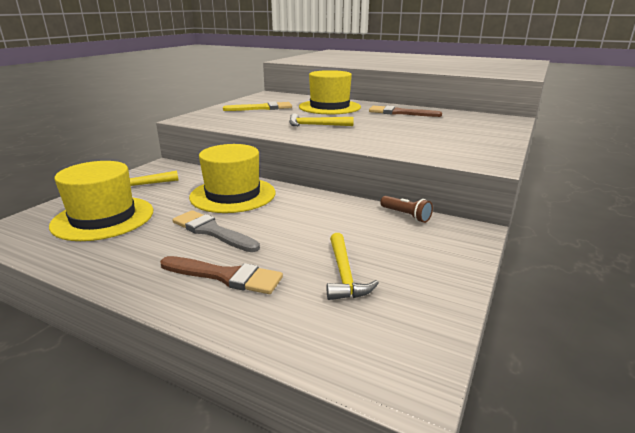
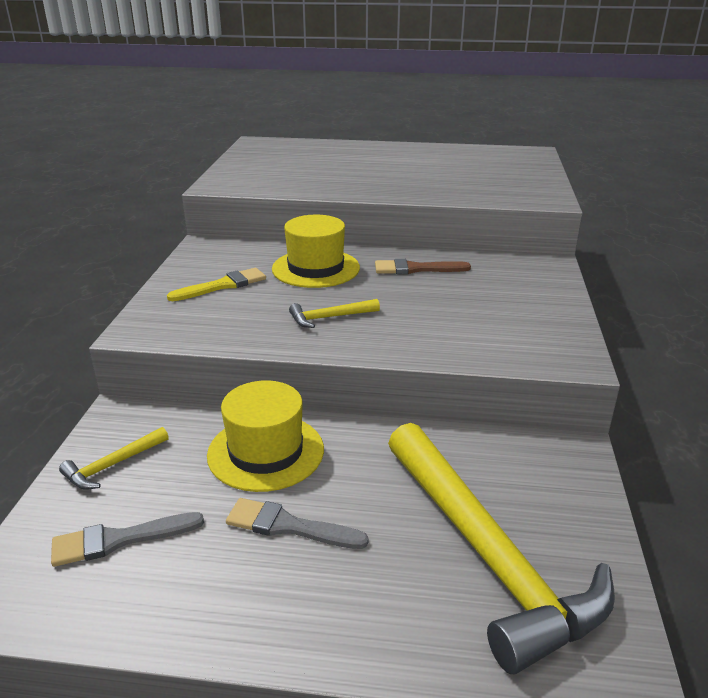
camera: 20 degrees left, 5 degrees up
(103, 218) = (119, 540): yellow hat -> grey brush
(226, 276) = (360, 595): brown brush -> none
(344, 274) = (486, 554): yellow hammer -> yellow hammer, size x2.48
(406, 215) = (497, 441): brown flashlight -> none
————
Exercise goal: Output each line of the listing above that has "brush".

Result:
(103, 218) = (119, 540): yellow hat -> grey brush
(226, 276) = (360, 595): brown brush -> none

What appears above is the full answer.